[Before-and-after change records]
Segment Open
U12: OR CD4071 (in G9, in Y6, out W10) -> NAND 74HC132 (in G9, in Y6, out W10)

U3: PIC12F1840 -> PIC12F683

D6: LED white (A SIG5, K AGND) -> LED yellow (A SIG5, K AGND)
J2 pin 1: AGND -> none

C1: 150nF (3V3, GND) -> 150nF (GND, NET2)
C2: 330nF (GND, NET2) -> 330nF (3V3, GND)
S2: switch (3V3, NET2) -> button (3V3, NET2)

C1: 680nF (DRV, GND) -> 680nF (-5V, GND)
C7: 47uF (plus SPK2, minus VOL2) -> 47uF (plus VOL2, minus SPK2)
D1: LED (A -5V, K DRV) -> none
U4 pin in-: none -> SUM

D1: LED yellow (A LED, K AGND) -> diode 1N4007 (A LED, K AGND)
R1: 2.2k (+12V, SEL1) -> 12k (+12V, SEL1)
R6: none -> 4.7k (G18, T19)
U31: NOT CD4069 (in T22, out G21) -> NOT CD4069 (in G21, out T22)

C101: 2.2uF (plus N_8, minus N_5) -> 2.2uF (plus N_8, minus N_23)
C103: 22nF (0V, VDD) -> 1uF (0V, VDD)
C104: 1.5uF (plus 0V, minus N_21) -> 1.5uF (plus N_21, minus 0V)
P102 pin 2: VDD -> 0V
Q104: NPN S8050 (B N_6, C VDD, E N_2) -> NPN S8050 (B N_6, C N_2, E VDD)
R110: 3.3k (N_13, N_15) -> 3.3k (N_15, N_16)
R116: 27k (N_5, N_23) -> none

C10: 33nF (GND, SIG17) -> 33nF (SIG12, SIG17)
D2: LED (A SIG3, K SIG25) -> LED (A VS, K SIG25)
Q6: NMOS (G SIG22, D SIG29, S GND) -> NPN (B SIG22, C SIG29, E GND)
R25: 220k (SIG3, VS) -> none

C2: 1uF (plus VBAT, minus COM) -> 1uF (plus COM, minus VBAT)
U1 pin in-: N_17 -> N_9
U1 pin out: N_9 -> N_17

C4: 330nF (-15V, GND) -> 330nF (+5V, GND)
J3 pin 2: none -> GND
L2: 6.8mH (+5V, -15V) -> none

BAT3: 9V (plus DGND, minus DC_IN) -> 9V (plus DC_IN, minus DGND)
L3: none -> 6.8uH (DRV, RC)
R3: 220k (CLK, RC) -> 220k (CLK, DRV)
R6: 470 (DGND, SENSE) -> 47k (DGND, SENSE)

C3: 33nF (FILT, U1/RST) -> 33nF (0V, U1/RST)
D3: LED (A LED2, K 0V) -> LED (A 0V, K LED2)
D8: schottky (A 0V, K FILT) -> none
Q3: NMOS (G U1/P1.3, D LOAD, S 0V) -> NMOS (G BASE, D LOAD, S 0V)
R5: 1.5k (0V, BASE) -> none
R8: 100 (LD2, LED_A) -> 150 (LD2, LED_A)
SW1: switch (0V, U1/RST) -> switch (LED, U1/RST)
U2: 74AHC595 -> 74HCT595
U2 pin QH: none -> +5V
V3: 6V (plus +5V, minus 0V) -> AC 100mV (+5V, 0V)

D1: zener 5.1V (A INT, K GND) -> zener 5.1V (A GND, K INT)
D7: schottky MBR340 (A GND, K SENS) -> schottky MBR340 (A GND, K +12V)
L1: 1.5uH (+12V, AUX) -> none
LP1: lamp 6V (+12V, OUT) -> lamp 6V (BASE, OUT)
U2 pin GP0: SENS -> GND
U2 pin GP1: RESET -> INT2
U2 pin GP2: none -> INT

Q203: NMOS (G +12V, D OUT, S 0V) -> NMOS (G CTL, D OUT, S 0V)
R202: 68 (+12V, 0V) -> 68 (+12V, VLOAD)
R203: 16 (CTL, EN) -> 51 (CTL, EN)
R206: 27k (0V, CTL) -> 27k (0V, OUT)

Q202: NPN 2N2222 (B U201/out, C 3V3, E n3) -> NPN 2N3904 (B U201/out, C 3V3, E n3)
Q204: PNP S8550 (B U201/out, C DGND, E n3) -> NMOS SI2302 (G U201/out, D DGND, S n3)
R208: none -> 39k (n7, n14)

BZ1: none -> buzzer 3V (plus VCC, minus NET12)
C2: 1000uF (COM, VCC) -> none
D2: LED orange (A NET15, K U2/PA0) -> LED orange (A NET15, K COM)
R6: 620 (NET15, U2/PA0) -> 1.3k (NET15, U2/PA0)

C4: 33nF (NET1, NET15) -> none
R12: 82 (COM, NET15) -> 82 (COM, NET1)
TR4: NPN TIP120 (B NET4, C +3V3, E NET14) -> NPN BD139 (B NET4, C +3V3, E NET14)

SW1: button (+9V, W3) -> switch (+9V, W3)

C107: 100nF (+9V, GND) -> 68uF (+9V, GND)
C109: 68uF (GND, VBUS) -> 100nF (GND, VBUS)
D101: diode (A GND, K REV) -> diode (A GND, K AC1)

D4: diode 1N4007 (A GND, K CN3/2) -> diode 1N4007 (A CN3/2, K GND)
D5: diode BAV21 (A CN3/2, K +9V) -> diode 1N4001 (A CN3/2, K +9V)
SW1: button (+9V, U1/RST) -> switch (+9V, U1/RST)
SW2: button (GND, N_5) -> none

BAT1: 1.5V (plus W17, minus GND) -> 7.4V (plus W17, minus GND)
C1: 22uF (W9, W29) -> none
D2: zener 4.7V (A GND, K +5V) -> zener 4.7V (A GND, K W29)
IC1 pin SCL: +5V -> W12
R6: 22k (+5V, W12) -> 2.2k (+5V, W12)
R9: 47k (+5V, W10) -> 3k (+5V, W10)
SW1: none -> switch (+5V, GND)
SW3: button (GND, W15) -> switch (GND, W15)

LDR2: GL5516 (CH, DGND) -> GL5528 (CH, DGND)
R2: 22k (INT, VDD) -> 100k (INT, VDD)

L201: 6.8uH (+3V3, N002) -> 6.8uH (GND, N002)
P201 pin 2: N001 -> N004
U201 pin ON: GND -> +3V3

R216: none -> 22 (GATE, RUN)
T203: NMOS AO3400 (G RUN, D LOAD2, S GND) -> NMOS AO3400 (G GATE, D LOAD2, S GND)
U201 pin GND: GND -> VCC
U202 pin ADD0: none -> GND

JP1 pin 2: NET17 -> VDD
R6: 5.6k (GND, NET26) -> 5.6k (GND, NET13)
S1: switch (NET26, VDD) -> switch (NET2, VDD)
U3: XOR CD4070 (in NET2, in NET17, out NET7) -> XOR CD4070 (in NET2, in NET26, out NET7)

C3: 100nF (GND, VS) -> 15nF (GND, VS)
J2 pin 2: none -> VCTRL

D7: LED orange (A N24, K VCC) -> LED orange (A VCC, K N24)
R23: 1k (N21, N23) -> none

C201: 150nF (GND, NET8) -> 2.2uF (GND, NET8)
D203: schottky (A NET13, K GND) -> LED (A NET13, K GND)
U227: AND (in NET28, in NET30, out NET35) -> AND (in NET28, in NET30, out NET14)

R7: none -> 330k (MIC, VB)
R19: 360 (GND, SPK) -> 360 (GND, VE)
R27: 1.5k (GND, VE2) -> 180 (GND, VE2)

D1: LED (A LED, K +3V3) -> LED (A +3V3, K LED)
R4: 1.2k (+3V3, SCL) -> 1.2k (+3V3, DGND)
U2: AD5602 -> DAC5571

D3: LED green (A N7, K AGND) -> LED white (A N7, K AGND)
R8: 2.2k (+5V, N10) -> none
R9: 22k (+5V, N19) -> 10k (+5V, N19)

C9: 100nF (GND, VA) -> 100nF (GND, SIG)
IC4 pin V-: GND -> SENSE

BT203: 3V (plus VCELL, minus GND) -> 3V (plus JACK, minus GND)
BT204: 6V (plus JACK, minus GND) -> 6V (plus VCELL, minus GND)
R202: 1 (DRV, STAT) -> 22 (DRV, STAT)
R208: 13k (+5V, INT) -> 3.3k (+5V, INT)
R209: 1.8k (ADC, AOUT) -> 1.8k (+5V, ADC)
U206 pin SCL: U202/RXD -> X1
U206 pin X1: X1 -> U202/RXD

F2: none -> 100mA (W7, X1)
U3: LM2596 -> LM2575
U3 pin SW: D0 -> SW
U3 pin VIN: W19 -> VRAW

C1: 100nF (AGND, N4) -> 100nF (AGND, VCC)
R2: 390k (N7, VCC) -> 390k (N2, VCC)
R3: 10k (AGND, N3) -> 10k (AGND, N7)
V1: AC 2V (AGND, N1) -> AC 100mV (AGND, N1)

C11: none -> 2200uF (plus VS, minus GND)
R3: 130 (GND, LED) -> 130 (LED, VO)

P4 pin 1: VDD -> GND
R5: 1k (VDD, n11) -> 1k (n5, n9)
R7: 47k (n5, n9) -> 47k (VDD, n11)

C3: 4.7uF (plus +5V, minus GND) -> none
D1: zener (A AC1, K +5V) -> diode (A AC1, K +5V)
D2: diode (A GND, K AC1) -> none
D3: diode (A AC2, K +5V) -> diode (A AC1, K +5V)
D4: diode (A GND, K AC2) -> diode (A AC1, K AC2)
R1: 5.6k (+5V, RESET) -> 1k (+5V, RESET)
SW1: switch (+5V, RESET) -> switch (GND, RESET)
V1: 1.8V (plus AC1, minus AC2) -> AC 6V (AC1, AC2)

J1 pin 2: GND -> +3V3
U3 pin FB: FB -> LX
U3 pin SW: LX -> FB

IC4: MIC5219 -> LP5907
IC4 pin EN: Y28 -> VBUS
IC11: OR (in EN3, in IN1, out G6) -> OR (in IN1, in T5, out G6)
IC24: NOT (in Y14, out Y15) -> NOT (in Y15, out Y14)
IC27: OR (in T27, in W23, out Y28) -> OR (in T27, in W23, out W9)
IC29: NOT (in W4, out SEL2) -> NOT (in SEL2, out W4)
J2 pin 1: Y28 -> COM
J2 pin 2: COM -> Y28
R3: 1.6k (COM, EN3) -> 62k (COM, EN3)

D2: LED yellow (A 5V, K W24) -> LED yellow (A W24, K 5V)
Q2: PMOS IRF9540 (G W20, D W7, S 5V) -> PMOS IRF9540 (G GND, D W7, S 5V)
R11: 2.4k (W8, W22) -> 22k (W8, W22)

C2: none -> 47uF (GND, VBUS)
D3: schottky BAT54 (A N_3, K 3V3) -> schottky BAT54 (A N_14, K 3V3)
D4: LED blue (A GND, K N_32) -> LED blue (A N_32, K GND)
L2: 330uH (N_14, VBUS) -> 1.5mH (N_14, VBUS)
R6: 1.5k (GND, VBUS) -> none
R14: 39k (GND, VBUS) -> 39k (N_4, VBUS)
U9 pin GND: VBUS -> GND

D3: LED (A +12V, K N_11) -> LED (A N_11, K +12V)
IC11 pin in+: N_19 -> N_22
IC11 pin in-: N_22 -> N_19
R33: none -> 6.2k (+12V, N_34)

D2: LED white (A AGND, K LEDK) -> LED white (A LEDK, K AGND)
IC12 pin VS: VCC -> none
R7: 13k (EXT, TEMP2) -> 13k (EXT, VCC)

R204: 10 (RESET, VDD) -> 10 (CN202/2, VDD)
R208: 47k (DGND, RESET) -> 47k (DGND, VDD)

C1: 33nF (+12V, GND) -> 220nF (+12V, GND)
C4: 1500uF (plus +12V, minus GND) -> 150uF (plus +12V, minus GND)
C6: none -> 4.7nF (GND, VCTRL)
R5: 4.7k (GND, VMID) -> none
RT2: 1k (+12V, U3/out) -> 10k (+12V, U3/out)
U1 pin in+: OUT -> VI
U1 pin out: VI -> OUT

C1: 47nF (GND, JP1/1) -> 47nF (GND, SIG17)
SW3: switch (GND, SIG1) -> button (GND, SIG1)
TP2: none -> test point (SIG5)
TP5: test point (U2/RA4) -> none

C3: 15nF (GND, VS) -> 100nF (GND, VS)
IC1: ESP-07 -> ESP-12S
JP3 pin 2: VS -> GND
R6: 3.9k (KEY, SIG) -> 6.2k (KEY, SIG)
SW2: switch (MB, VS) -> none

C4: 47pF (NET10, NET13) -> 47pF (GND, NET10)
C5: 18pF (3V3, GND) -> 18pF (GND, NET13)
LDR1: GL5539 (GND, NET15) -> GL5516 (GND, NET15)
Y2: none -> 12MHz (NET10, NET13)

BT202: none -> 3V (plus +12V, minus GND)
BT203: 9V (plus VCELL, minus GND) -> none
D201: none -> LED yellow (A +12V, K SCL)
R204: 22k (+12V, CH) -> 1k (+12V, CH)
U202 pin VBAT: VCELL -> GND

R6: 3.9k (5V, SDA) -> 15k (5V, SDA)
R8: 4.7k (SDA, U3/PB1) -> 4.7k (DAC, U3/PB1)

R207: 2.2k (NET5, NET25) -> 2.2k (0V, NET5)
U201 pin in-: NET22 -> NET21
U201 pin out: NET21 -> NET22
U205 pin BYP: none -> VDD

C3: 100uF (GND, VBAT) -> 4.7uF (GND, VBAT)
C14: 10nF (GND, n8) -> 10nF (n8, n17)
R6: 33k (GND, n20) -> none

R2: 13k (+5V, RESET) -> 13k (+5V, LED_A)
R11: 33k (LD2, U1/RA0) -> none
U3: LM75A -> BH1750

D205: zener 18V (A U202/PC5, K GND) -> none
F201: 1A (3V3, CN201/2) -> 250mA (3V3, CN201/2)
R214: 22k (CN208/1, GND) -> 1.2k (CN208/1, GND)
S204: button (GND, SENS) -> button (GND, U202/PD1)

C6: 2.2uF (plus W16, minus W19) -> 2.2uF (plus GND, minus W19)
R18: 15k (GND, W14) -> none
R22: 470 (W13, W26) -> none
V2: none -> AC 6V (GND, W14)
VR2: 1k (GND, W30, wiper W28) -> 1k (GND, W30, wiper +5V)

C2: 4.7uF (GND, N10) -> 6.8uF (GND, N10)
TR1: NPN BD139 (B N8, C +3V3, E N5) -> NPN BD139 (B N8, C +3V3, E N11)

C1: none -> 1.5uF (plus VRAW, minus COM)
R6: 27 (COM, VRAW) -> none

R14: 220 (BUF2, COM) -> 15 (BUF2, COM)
Segment Closed
### What you should do
Give back, word for word, only the lines above from the line holding "R208: none -> 39k (n7, n14)" to the line holding "U3: XOR CD4070", both included.

### Response
R208: none -> 39k (n7, n14)

BZ1: none -> buzzer 3V (plus VCC, minus NET12)
C2: 1000uF (COM, VCC) -> none
D2: LED orange (A NET15, K U2/PA0) -> LED orange (A NET15, K COM)
R6: 620 (NET15, U2/PA0) -> 1.3k (NET15, U2/PA0)

C4: 33nF (NET1, NET15) -> none
R12: 82 (COM, NET15) -> 82 (COM, NET1)
TR4: NPN TIP120 (B NET4, C +3V3, E NET14) -> NPN BD139 (B NET4, C +3V3, E NET14)

SW1: button (+9V, W3) -> switch (+9V, W3)

C107: 100nF (+9V, GND) -> 68uF (+9V, GND)
C109: 68uF (GND, VBUS) -> 100nF (GND, VBUS)
D101: diode (A GND, K REV) -> diode (A GND, K AC1)

D4: diode 1N4007 (A GND, K CN3/2) -> diode 1N4007 (A CN3/2, K GND)
D5: diode BAV21 (A CN3/2, K +9V) -> diode 1N4001 (A CN3/2, K +9V)
SW1: button (+9V, U1/RST) -> switch (+9V, U1/RST)
SW2: button (GND, N_5) -> none

BAT1: 1.5V (plus W17, minus GND) -> 7.4V (plus W17, minus GND)
C1: 22uF (W9, W29) -> none
D2: zener 4.7V (A GND, K +5V) -> zener 4.7V (A GND, K W29)
IC1 pin SCL: +5V -> W12
R6: 22k (+5V, W12) -> 2.2k (+5V, W12)
R9: 47k (+5V, W10) -> 3k (+5V, W10)
SW1: none -> switch (+5V, GND)
SW3: button (GND, W15) -> switch (GND, W15)

LDR2: GL5516 (CH, DGND) -> GL5528 (CH, DGND)
R2: 22k (INT, VDD) -> 100k (INT, VDD)

L201: 6.8uH (+3V3, N002) -> 6.8uH (GND, N002)
P201 pin 2: N001 -> N004
U201 pin ON: GND -> +3V3

R216: none -> 22 (GATE, RUN)
T203: NMOS AO3400 (G RUN, D LOAD2, S GND) -> NMOS AO3400 (G GATE, D LOAD2, S GND)
U201 pin GND: GND -> VCC
U202 pin ADD0: none -> GND

JP1 pin 2: NET17 -> VDD
R6: 5.6k (GND, NET26) -> 5.6k (GND, NET13)
S1: switch (NET26, VDD) -> switch (NET2, VDD)
U3: XOR CD4070 (in NET2, in NET17, out NET7) -> XOR CD4070 (in NET2, in NET26, out NET7)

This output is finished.